Exercise prompt
Nothing but the records, transcribed verbatim and stripped of images, should appear in the answer.
================================
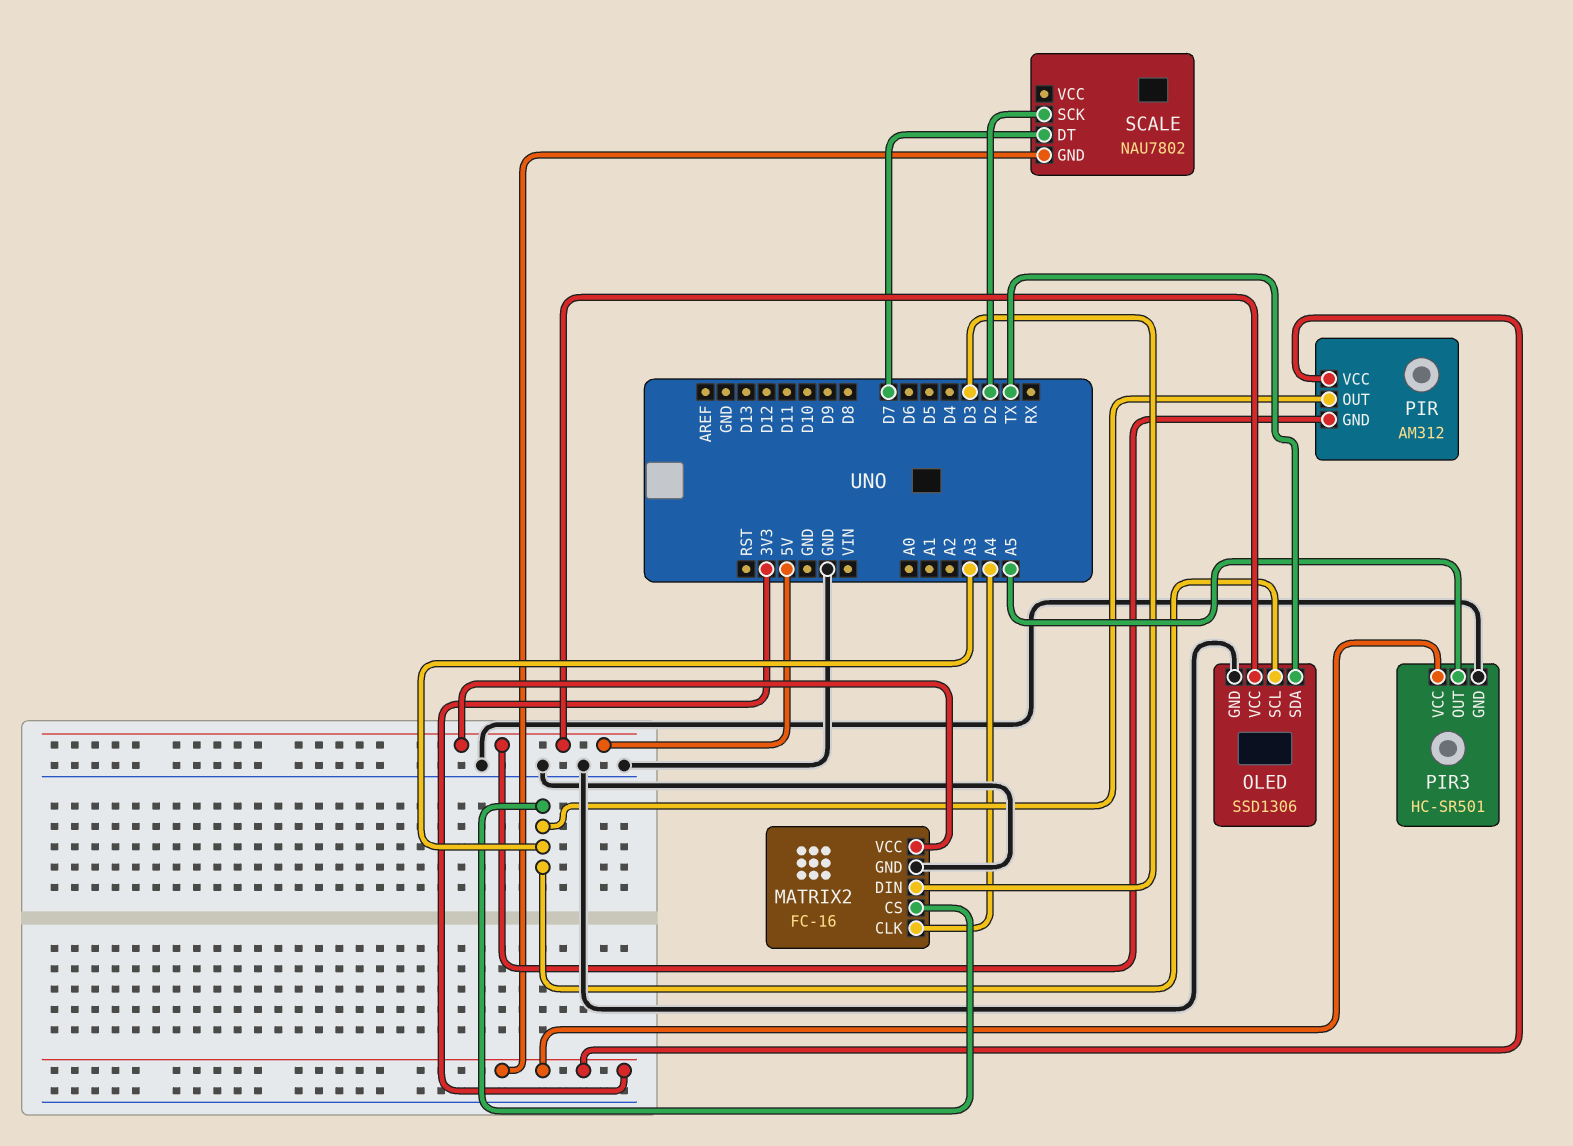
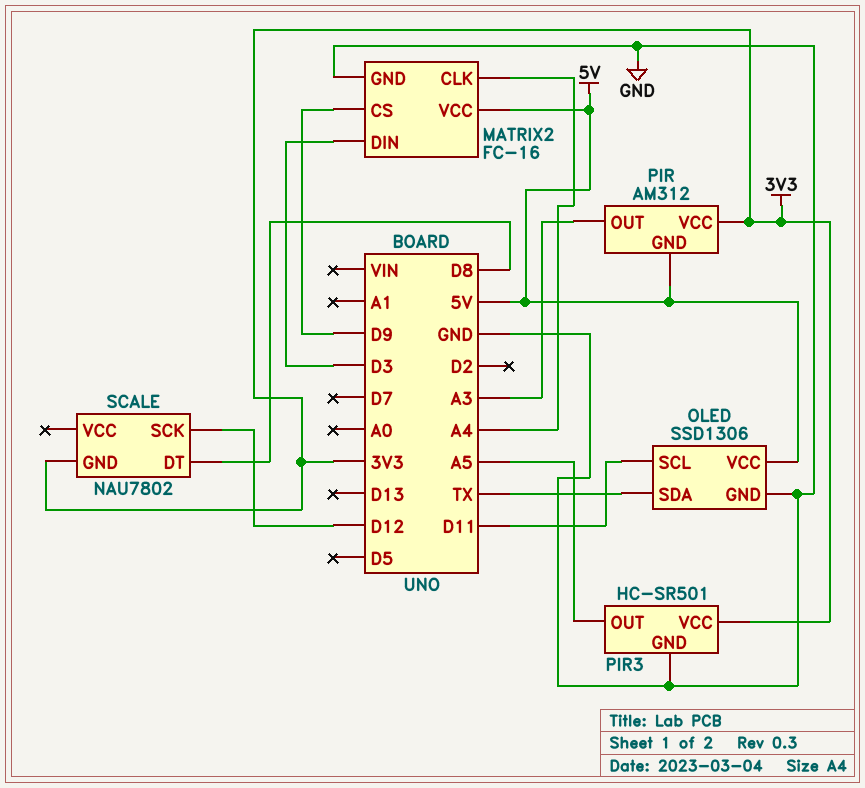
MATRIX2 pin CS: A3 -> D9
OLED pin SCL: A3 -> D11
SCALE pin DT: D7 -> D8
SCALE pin SCK: D2 -> D12

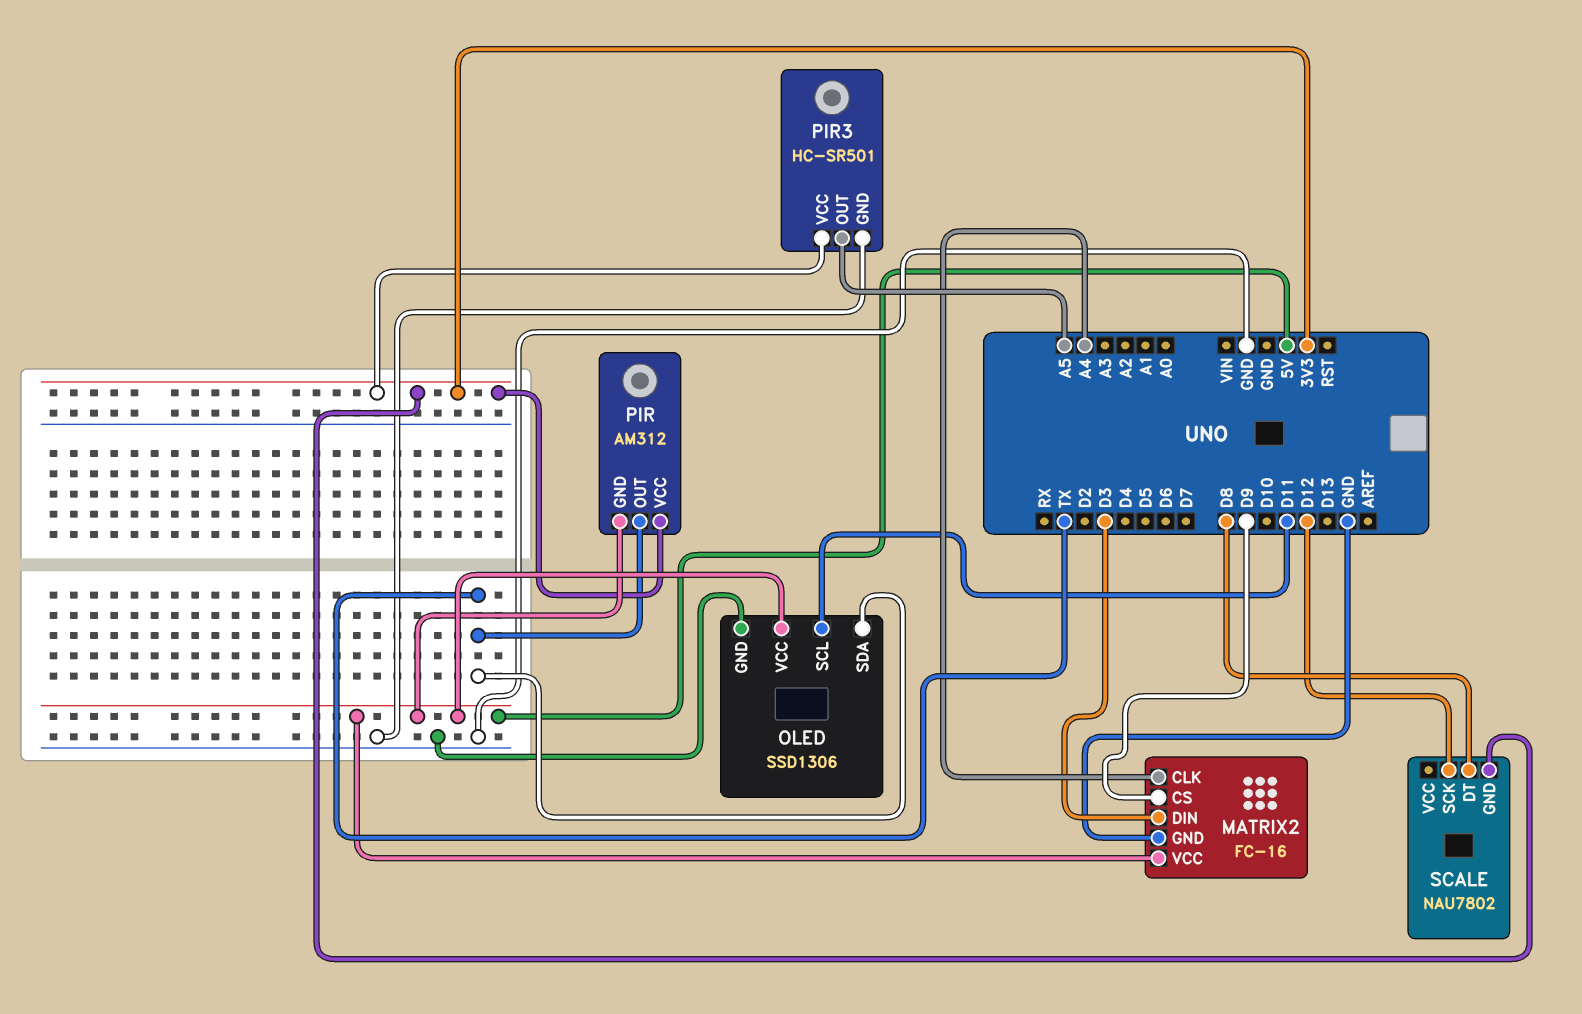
PIR pin OUT: A3 -> TX

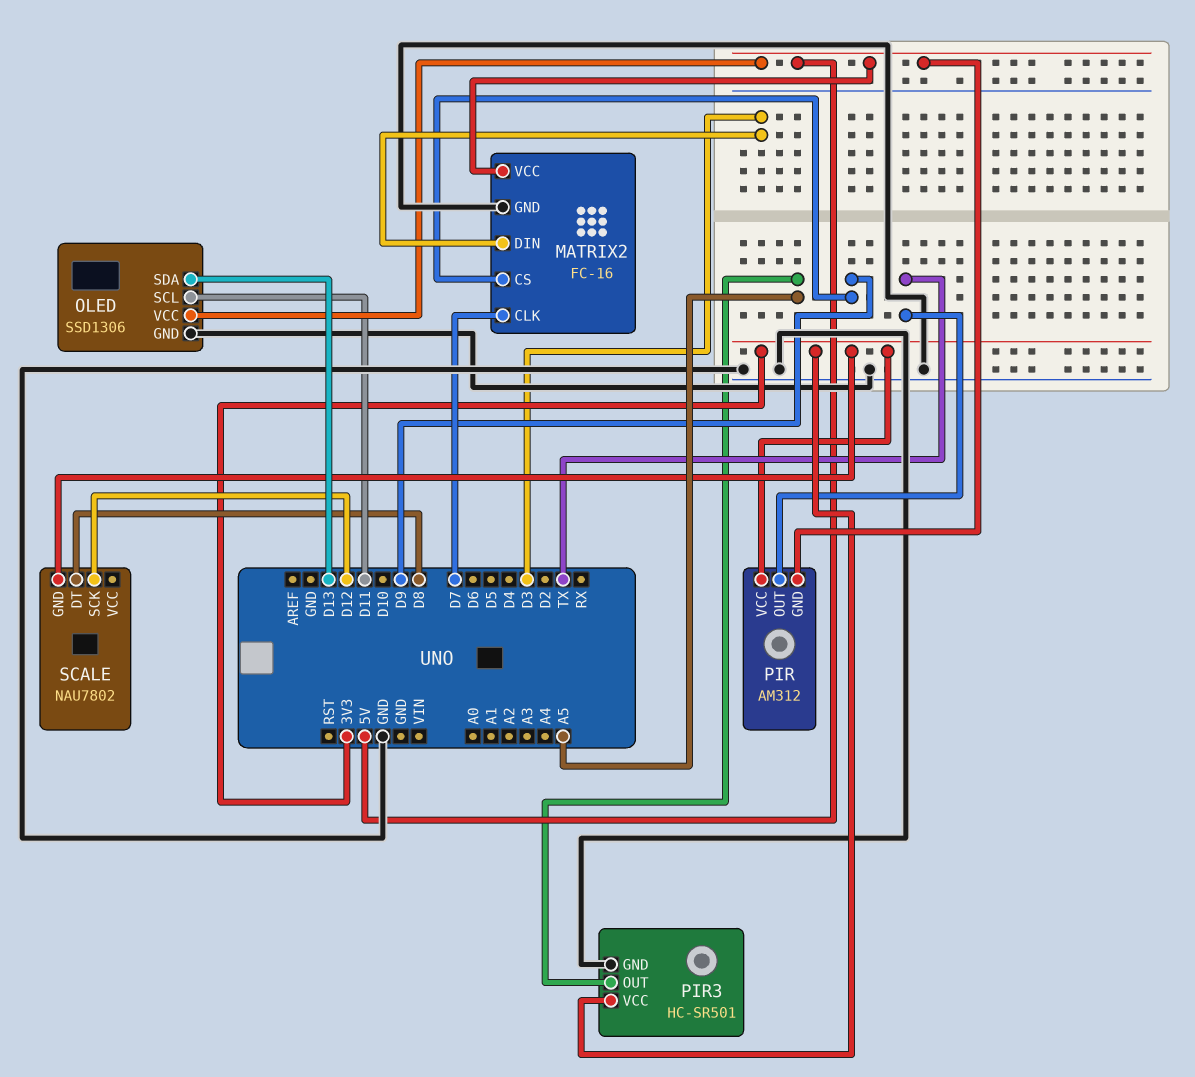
MATRIX2 pin CLK: A4 -> D7
OLED pin SDA: TX -> D13

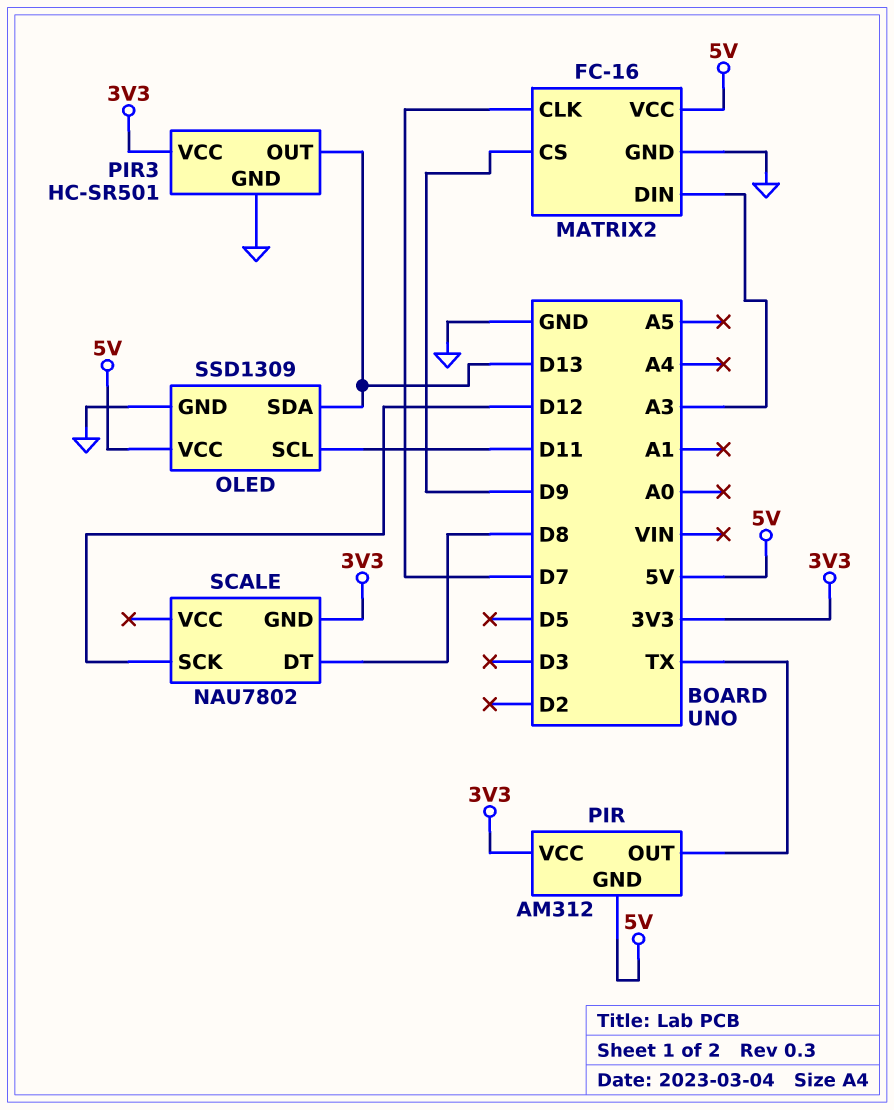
MATRIX2 pin DIN: D3 -> A3
OLED: SSD1306 -> SSD1309
PIR3 pin OUT: A5 -> D13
================================
Reply to the task
MATRIX2 pin CS: A3 -> D9
OLED pin SCL: A3 -> D11
SCALE pin DT: D7 -> D8
SCALE pin SCK: D2 -> D12

PIR pin OUT: A3 -> TX

MATRIX2 pin CLK: A4 -> D7
OLED pin SDA: TX -> D13

MATRIX2 pin DIN: D3 -> A3
OLED: SSD1306 -> SSD1309
PIR3 pin OUT: A5 -> D13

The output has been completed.